--- Extracted entries ---

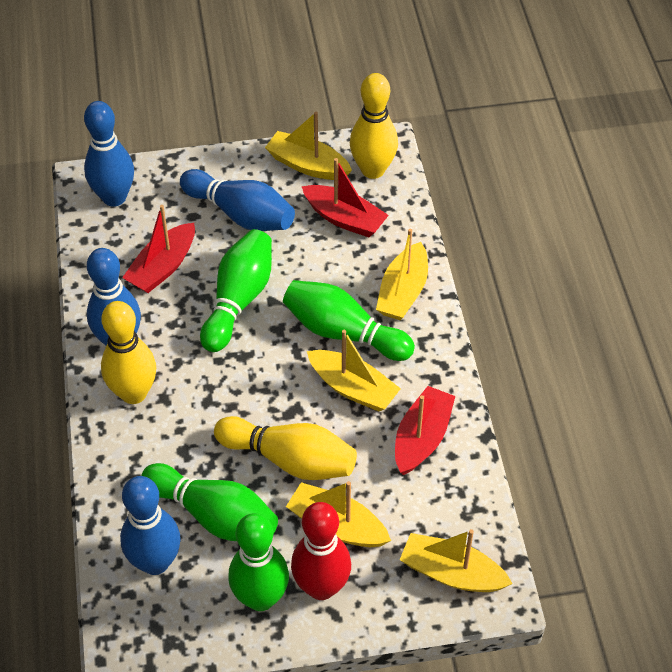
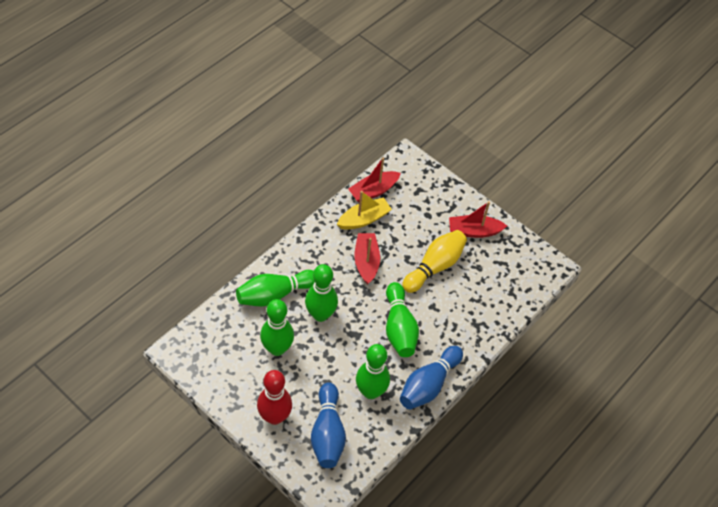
blue bowling pin: 4 -> 2
green bowling pin: 4 -> 5
yellow boat: 5 -> 1
yellow bowling pin: 3 -> 1

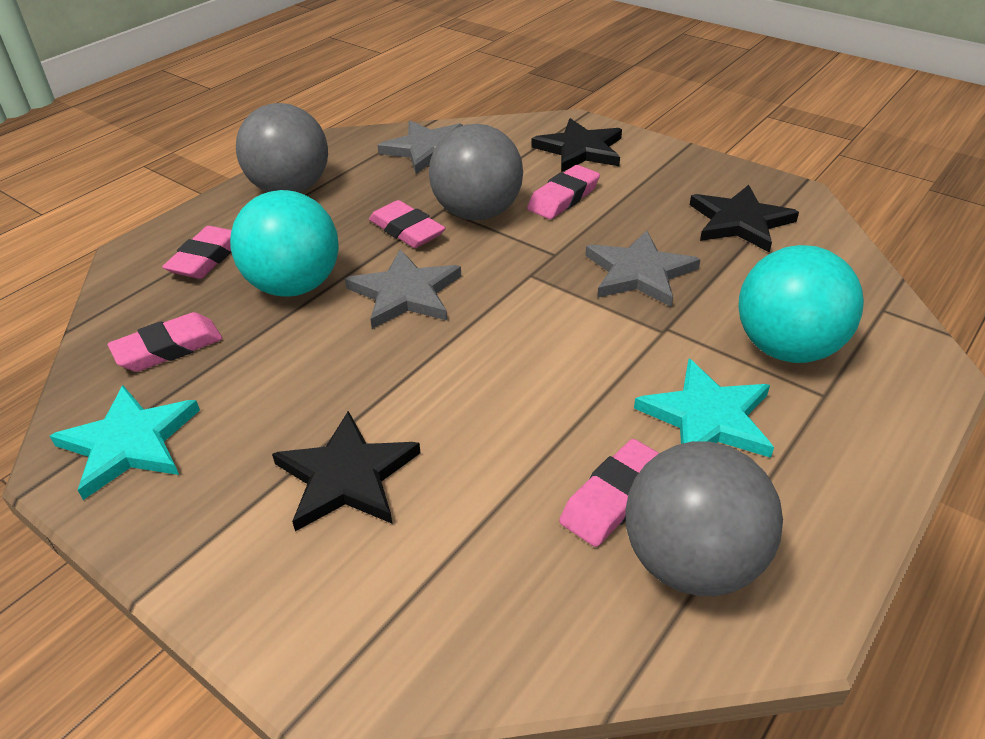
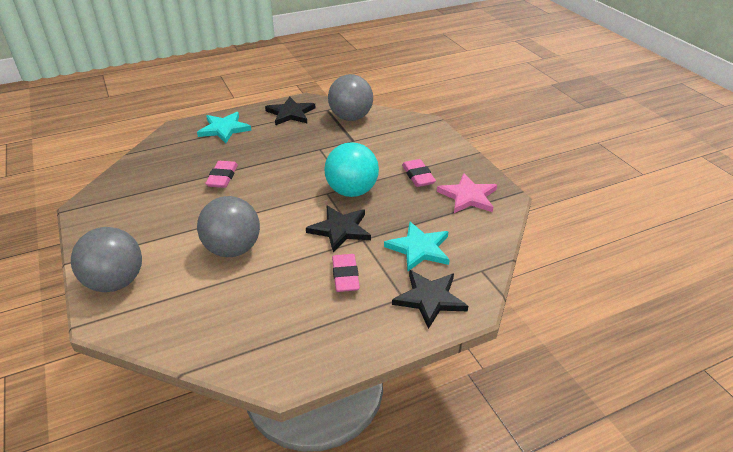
grey star: 3 -> 0
pink eraser: 5 -> 3
pink star: 0 -> 1
turquoise ball: 2 -> 1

---

Work out how many lines of the material contain the string "bowling"; nothing except that figure should be given.

**Finished task**
3